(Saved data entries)
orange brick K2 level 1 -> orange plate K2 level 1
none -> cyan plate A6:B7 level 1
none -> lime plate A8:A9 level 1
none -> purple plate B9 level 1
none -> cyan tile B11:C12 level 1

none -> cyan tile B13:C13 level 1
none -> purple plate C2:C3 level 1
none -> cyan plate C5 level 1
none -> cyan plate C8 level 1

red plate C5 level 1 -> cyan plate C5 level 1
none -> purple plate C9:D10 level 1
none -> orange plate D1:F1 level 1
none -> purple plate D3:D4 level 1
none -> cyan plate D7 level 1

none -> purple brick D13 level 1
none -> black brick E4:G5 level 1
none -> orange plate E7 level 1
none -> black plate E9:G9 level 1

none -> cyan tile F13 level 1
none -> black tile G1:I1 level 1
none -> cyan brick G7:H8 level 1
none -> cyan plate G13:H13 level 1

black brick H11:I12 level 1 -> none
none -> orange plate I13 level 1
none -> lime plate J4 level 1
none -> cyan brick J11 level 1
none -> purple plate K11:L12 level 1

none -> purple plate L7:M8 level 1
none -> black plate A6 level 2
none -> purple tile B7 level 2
* * *
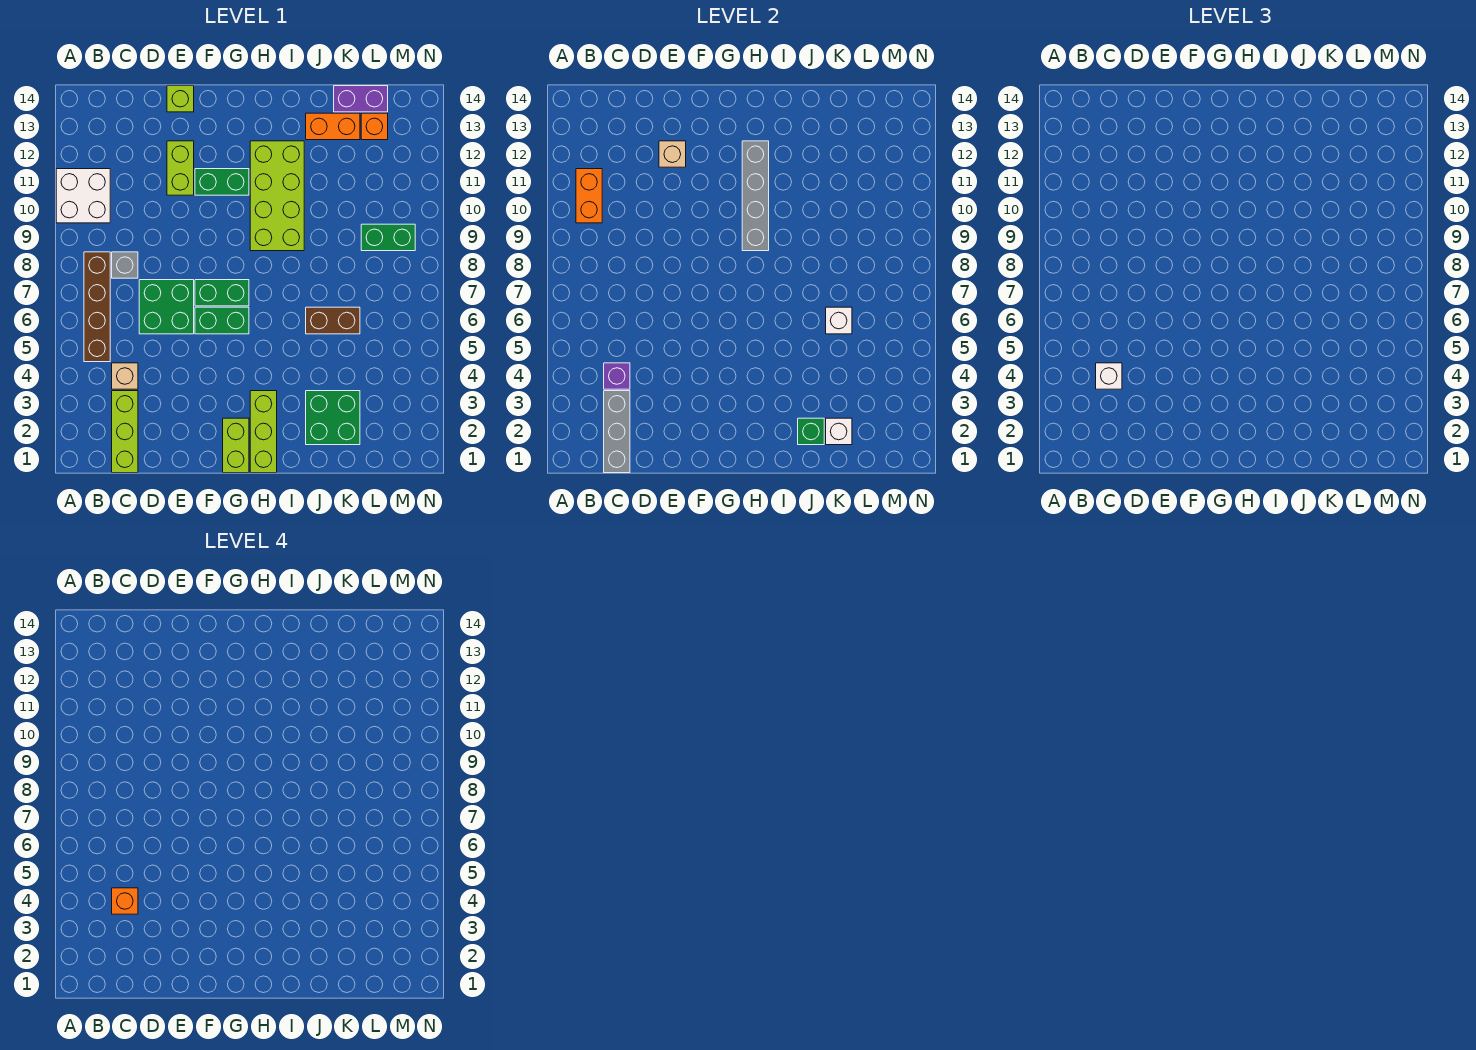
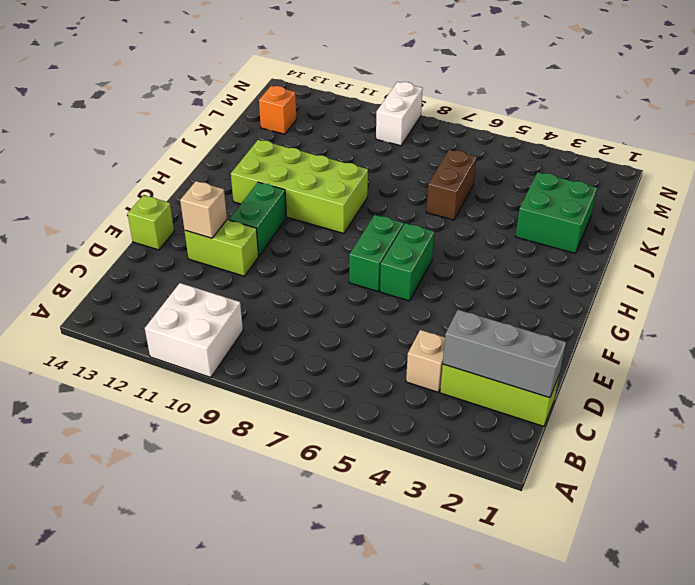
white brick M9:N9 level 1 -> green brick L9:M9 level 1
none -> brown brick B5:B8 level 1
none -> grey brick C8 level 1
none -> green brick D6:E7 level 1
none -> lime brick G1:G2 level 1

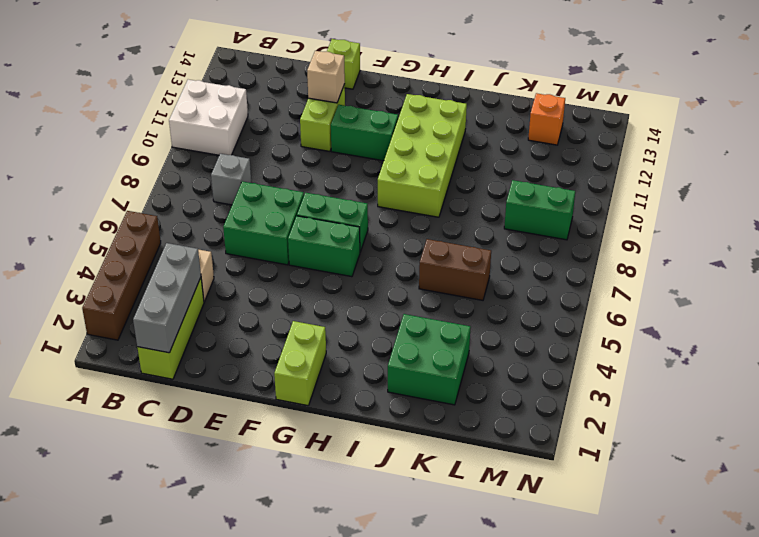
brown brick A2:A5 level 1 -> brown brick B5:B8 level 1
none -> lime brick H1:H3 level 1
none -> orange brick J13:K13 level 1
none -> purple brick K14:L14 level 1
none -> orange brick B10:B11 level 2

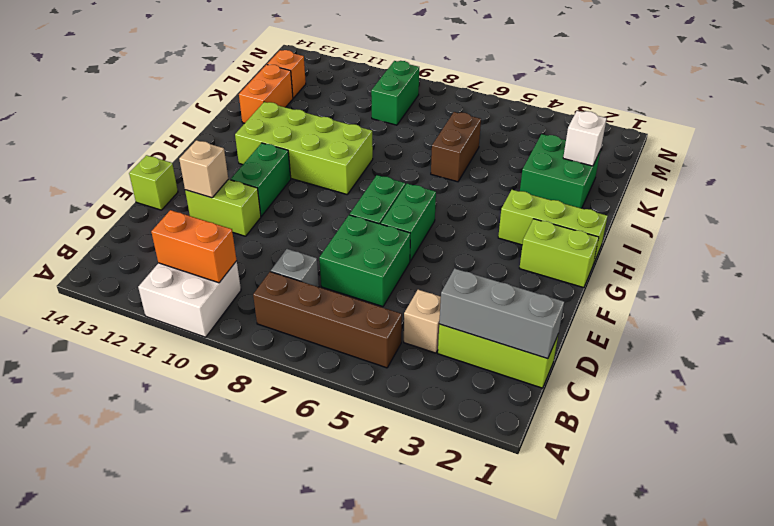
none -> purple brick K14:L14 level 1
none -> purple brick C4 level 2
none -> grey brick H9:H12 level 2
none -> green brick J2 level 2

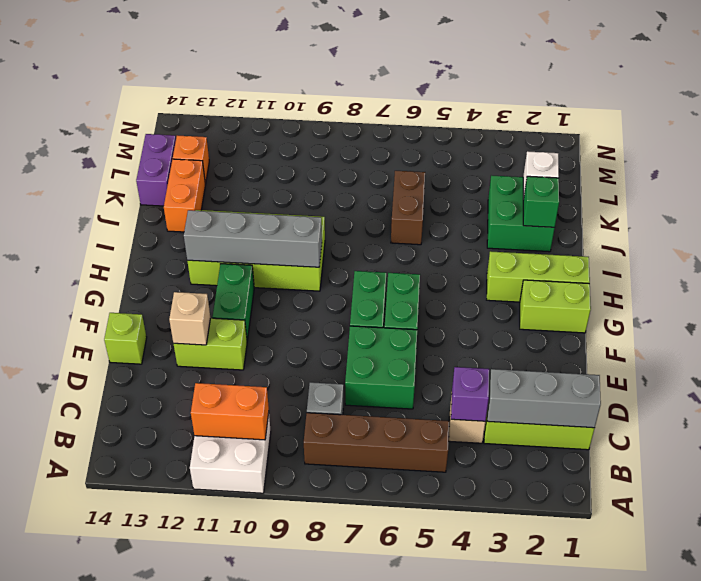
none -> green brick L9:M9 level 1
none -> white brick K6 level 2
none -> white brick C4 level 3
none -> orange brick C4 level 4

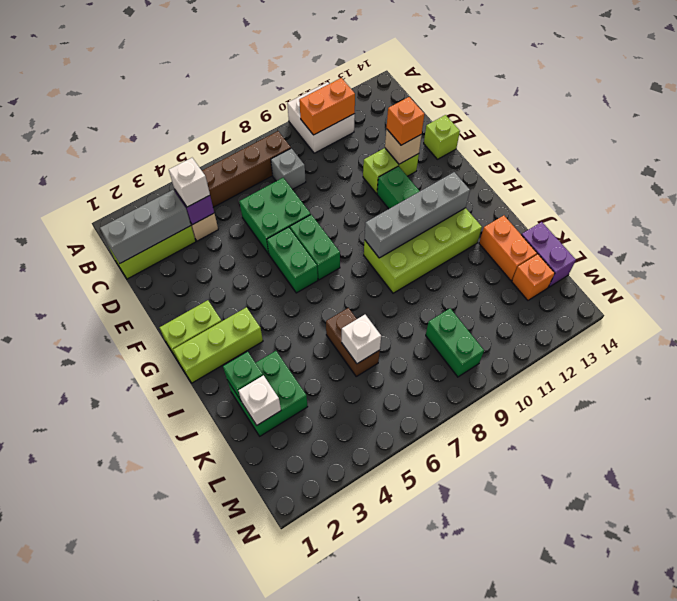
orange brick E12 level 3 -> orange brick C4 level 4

## [INSTRUCTIONS FOR THE TASK]
Go to the line with "none -> cyan plate G13:H13 level 1" in the entries above and repeat every line from there through the line with "none -> purple tile B7 level 2", exactly and with no other text.

## [PROBLEM SOLUTION]
none -> cyan plate G13:H13 level 1

black brick H11:I12 level 1 -> none
none -> orange plate I13 level 1
none -> lime plate J4 level 1
none -> cyan brick J11 level 1
none -> purple plate K11:L12 level 1

none -> purple plate L7:M8 level 1
none -> black plate A6 level 2
none -> purple tile B7 level 2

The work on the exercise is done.